EXERCISE PROMPT
Each entry is to be retyped exactly as it appears. Leave the images out.

EXERCISE MATERIAL
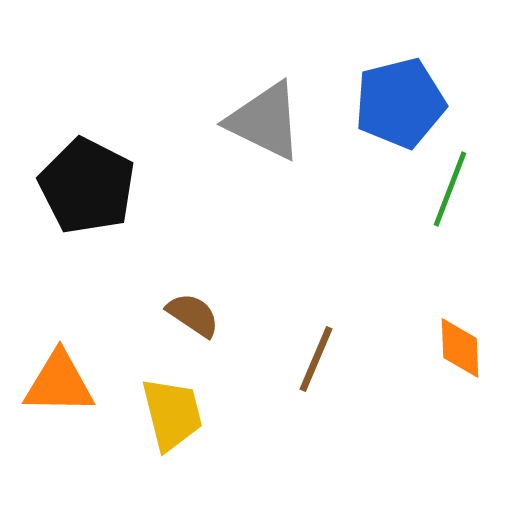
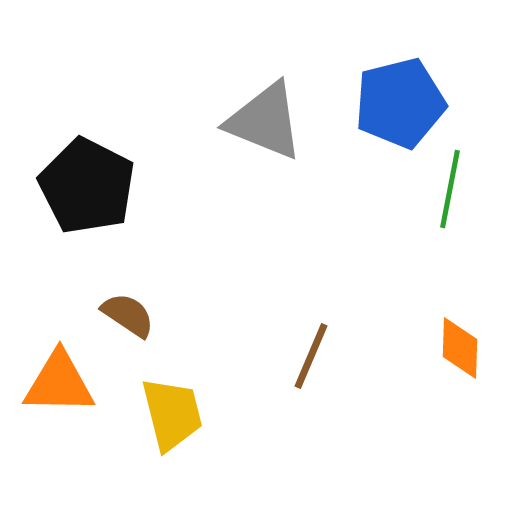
gray triangle: rotated 4 degrees counterclockwise
green line: rotated 10 degrees counterclockwise
brown semicircle: moved 65 px left
orange diamond: rotated 4 degrees clockwise
brown line: moved 5 px left, 3 px up
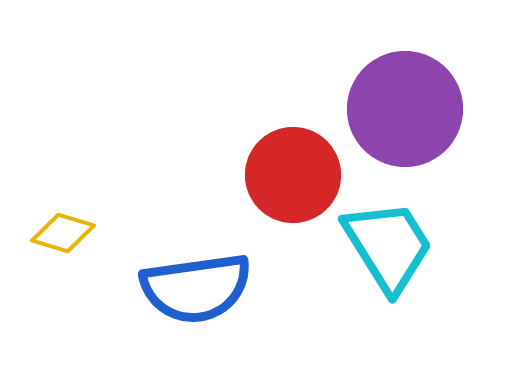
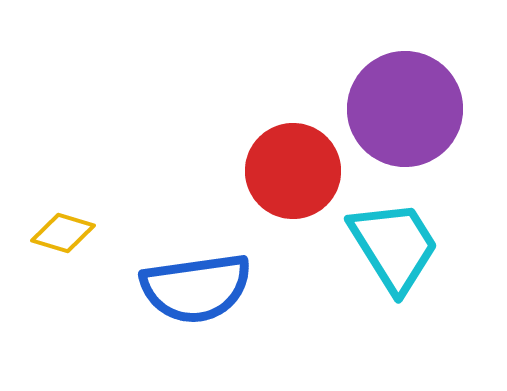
red circle: moved 4 px up
cyan trapezoid: moved 6 px right
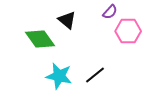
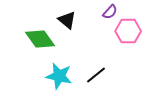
black line: moved 1 px right
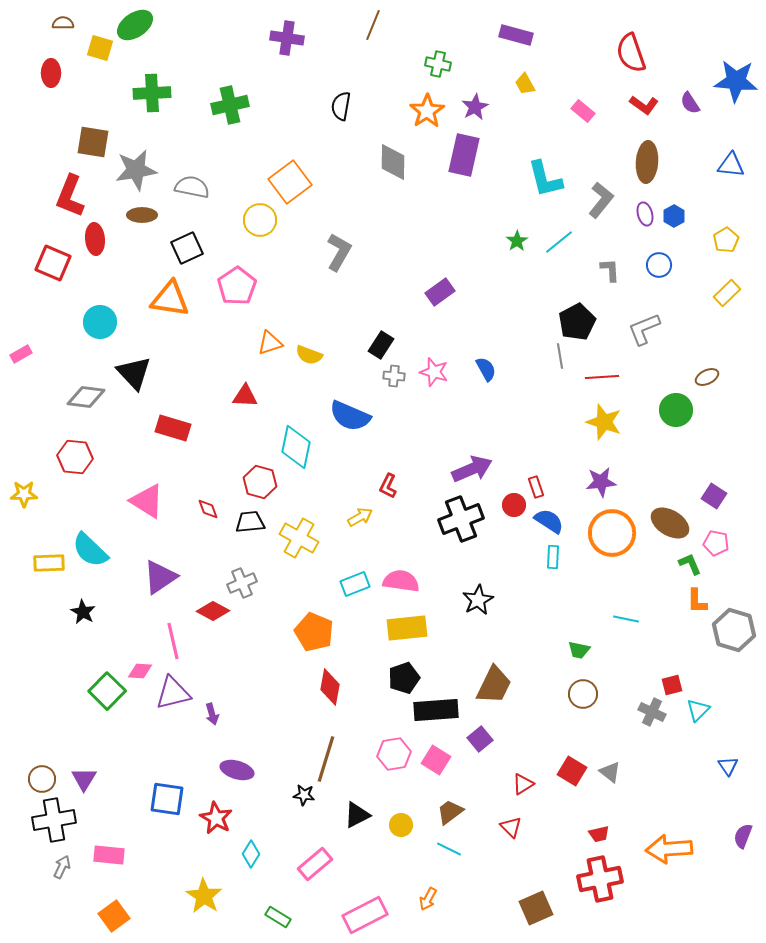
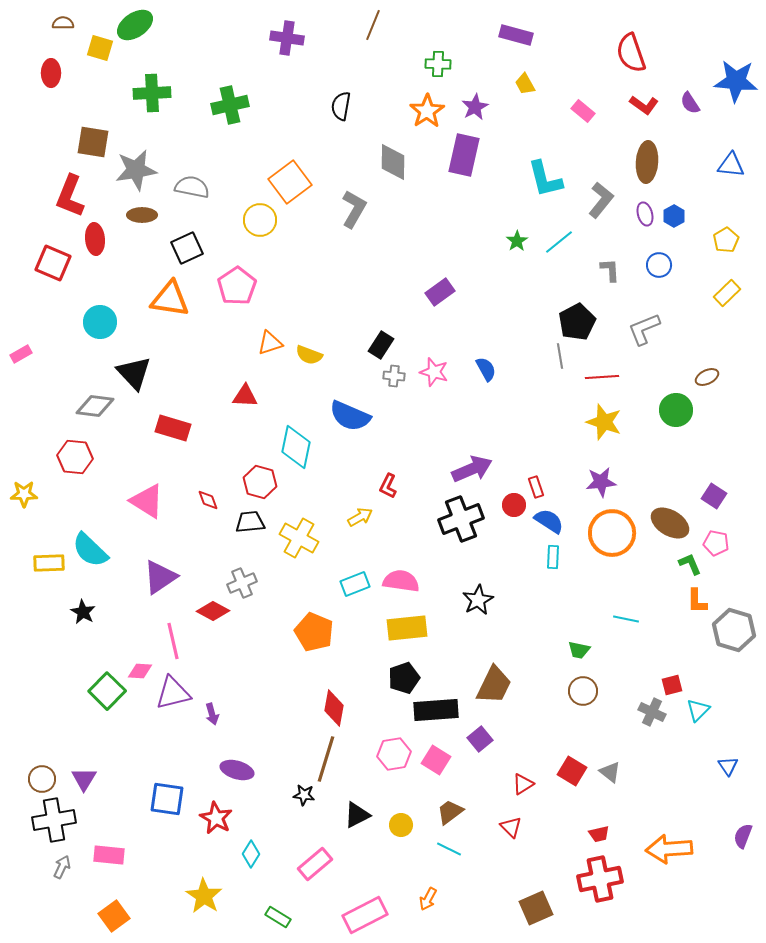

SOLUTION FOR THIS TASK
gray triangle: rotated 4 degrees counterclockwise
green line: rotated 10 degrees counterclockwise
brown semicircle: moved 65 px left
orange diamond: rotated 4 degrees clockwise
brown line: moved 5 px left, 3 px up
red circle: moved 4 px up
cyan trapezoid: moved 6 px right
black line: moved 1 px right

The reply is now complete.